**Task to complete:**
From the top of the records below down to the line containing "ring in crimson <625,445,685,494>", reproduce every line exactly.

++++ Information given

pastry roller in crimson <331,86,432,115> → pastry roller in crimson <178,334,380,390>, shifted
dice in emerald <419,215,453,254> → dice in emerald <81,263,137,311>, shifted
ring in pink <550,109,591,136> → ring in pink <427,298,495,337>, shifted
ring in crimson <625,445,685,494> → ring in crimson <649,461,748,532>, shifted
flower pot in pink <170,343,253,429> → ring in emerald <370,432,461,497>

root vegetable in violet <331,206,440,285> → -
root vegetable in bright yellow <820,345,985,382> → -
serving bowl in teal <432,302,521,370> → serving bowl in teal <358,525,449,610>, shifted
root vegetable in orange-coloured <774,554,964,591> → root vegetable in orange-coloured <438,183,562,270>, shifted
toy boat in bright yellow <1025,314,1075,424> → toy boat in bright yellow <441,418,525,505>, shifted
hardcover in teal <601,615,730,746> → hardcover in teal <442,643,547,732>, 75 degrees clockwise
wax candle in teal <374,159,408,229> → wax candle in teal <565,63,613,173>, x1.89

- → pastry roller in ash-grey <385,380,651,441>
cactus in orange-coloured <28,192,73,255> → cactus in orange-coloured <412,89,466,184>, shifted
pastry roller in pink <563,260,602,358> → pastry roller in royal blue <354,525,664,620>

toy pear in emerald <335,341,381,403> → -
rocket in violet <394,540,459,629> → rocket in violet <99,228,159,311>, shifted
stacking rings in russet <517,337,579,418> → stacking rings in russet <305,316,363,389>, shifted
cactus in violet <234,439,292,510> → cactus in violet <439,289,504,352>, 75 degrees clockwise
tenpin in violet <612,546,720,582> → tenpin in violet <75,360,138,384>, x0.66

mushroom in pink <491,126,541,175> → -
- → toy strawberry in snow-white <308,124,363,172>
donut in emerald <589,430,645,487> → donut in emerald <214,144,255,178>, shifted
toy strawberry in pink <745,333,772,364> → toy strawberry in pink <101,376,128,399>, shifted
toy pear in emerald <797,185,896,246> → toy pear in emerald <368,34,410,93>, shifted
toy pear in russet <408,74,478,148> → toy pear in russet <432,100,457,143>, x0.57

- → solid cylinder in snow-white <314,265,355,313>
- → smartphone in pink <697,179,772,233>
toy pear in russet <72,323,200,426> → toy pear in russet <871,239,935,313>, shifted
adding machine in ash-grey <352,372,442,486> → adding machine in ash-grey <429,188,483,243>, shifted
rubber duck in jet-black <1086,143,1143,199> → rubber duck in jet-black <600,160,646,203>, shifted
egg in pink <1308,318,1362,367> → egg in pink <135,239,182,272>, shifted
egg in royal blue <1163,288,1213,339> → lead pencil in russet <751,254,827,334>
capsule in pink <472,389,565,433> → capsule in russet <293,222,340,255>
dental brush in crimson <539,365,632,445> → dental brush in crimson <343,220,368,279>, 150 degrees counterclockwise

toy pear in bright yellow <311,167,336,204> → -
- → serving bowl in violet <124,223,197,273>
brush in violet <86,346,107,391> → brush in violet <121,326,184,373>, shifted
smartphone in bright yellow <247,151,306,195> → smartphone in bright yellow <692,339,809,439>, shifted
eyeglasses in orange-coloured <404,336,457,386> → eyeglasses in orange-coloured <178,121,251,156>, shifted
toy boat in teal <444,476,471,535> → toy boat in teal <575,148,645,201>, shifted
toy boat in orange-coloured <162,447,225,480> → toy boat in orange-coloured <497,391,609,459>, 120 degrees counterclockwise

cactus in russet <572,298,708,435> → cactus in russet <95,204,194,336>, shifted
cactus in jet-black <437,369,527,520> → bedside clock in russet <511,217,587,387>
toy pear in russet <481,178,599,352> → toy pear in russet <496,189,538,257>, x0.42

++++++++

**Answer area:**
pastry roller in crimson <331,86,432,115> → pastry roller in crimson <178,334,380,390>, shifted
dice in emerald <419,215,453,254> → dice in emerald <81,263,137,311>, shifted
ring in pink <550,109,591,136> → ring in pink <427,298,495,337>, shifted
ring in crimson <625,445,685,494> → ring in crimson <649,461,748,532>, shifted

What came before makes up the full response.